--- TASK GOAL ---
Give back every entry, exactly as written.

(DATA FOR THIS EXERCISE Opens)

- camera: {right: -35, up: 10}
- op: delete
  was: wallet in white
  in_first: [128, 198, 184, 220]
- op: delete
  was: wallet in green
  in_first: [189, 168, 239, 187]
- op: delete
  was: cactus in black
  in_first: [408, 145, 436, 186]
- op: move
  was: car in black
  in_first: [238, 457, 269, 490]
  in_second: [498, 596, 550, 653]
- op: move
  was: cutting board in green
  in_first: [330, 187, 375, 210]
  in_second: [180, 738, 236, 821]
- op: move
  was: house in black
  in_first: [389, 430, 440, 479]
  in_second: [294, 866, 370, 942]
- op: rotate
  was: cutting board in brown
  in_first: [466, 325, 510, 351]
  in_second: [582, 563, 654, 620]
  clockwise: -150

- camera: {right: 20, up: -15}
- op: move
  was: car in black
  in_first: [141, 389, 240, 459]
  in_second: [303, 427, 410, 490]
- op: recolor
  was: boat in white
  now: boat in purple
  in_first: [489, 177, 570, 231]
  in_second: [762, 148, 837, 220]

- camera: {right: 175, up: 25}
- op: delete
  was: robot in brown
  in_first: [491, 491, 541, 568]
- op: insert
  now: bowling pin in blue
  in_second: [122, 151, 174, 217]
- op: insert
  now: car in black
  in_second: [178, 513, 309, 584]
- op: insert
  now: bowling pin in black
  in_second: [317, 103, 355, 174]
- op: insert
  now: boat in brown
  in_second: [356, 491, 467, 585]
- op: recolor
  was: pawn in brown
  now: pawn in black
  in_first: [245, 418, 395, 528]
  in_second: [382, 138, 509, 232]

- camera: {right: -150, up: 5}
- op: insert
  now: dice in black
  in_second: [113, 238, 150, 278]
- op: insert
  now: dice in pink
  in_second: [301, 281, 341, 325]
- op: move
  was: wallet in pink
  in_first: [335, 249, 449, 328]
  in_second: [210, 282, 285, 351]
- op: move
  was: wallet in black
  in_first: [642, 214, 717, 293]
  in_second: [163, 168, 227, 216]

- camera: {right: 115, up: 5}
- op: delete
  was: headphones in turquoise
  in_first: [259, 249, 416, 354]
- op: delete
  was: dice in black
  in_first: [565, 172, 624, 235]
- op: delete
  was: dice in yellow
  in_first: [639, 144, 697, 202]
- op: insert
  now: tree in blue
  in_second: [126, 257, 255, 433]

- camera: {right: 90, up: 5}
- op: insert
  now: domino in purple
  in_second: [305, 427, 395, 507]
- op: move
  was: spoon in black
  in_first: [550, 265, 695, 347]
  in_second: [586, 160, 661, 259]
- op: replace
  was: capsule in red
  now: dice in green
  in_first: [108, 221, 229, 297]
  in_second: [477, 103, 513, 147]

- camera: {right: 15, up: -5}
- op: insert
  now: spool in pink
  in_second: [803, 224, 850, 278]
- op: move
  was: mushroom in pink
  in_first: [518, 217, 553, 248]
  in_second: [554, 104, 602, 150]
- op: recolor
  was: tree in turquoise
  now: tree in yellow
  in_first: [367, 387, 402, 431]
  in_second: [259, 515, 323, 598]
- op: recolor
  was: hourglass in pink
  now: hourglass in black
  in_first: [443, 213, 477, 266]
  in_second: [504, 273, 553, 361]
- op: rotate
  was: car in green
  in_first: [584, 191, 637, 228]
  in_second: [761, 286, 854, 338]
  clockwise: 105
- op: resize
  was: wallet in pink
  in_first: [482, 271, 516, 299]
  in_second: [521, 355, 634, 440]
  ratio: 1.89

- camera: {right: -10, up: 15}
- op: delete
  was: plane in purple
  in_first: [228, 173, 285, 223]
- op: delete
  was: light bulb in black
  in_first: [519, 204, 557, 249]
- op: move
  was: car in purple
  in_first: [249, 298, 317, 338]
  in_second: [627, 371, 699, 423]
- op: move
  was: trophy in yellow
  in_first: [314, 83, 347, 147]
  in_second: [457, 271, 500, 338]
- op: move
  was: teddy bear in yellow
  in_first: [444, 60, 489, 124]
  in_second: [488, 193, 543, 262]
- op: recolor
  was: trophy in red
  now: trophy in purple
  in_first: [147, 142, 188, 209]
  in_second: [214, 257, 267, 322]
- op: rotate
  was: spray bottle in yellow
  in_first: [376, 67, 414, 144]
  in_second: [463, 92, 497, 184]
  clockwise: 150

(DATA FOR THIS EXERCISE Closes)

--- RESPONSE TO THIS TASK ---
- camera: {right: -35, up: 10}
- op: delete
  was: wallet in white
  in_first: [128, 198, 184, 220]
- op: delete
  was: wallet in green
  in_first: [189, 168, 239, 187]
- op: delete
  was: cactus in black
  in_first: [408, 145, 436, 186]
- op: move
  was: car in black
  in_first: [238, 457, 269, 490]
  in_second: [498, 596, 550, 653]
- op: move
  was: cutting board in green
  in_first: [330, 187, 375, 210]
  in_second: [180, 738, 236, 821]
- op: move
  was: house in black
  in_first: [389, 430, 440, 479]
  in_second: [294, 866, 370, 942]
- op: rotate
  was: cutting board in brown
  in_first: [466, 325, 510, 351]
  in_second: [582, 563, 654, 620]
  clockwise: -150

- camera: {right: 20, up: -15}
- op: move
  was: car in black
  in_first: [141, 389, 240, 459]
  in_second: [303, 427, 410, 490]
- op: recolor
  was: boat in white
  now: boat in purple
  in_first: [489, 177, 570, 231]
  in_second: [762, 148, 837, 220]

- camera: {right: 175, up: 25}
- op: delete
  was: robot in brown
  in_first: [491, 491, 541, 568]
- op: insert
  now: bowling pin in blue
  in_second: [122, 151, 174, 217]
- op: insert
  now: car in black
  in_second: [178, 513, 309, 584]
- op: insert
  now: bowling pin in black
  in_second: [317, 103, 355, 174]
- op: insert
  now: boat in brown
  in_second: [356, 491, 467, 585]
- op: recolor
  was: pawn in brown
  now: pawn in black
  in_first: [245, 418, 395, 528]
  in_second: [382, 138, 509, 232]

- camera: {right: -150, up: 5}
- op: insert
  now: dice in black
  in_second: [113, 238, 150, 278]
- op: insert
  now: dice in pink
  in_second: [301, 281, 341, 325]
- op: move
  was: wallet in pink
  in_first: [335, 249, 449, 328]
  in_second: [210, 282, 285, 351]
- op: move
  was: wallet in black
  in_first: [642, 214, 717, 293]
  in_second: [163, 168, 227, 216]

- camera: {right: 115, up: 5}
- op: delete
  was: headphones in turquoise
  in_first: [259, 249, 416, 354]
- op: delete
  was: dice in black
  in_first: [565, 172, 624, 235]
- op: delete
  was: dice in yellow
  in_first: [639, 144, 697, 202]
- op: insert
  now: tree in blue
  in_second: [126, 257, 255, 433]

- camera: {right: 90, up: 5}
- op: insert
  now: domino in purple
  in_second: [305, 427, 395, 507]
- op: move
  was: spoon in black
  in_first: [550, 265, 695, 347]
  in_second: [586, 160, 661, 259]
- op: replace
  was: capsule in red
  now: dice in green
  in_first: [108, 221, 229, 297]
  in_second: [477, 103, 513, 147]

- camera: {right: 15, up: -5}
- op: insert
  now: spool in pink
  in_second: [803, 224, 850, 278]
- op: move
  was: mushroom in pink
  in_first: [518, 217, 553, 248]
  in_second: [554, 104, 602, 150]
- op: recolor
  was: tree in turquoise
  now: tree in yellow
  in_first: [367, 387, 402, 431]
  in_second: [259, 515, 323, 598]
- op: recolor
  was: hourglass in pink
  now: hourglass in black
  in_first: [443, 213, 477, 266]
  in_second: [504, 273, 553, 361]
- op: rotate
  was: car in green
  in_first: [584, 191, 637, 228]
  in_second: [761, 286, 854, 338]
  clockwise: 105
- op: resize
  was: wallet in pink
  in_first: [482, 271, 516, 299]
  in_second: [521, 355, 634, 440]
  ratio: 1.89

- camera: {right: -10, up: 15}
- op: delete
  was: plane in purple
  in_first: [228, 173, 285, 223]
- op: delete
  was: light bulb in black
  in_first: [519, 204, 557, 249]
- op: move
  was: car in purple
  in_first: [249, 298, 317, 338]
  in_second: [627, 371, 699, 423]
- op: move
  was: trophy in yellow
  in_first: [314, 83, 347, 147]
  in_second: [457, 271, 500, 338]
- op: move
  was: teddy bear in yellow
  in_first: [444, 60, 489, 124]
  in_second: [488, 193, 543, 262]
- op: recolor
  was: trophy in red
  now: trophy in purple
  in_first: [147, 142, 188, 209]
  in_second: [214, 257, 267, 322]
- op: rotate
  was: spray bottle in yellow
  in_first: [376, 67, 414, 144]
  in_second: [463, 92, 497, 184]
  clockwise: 150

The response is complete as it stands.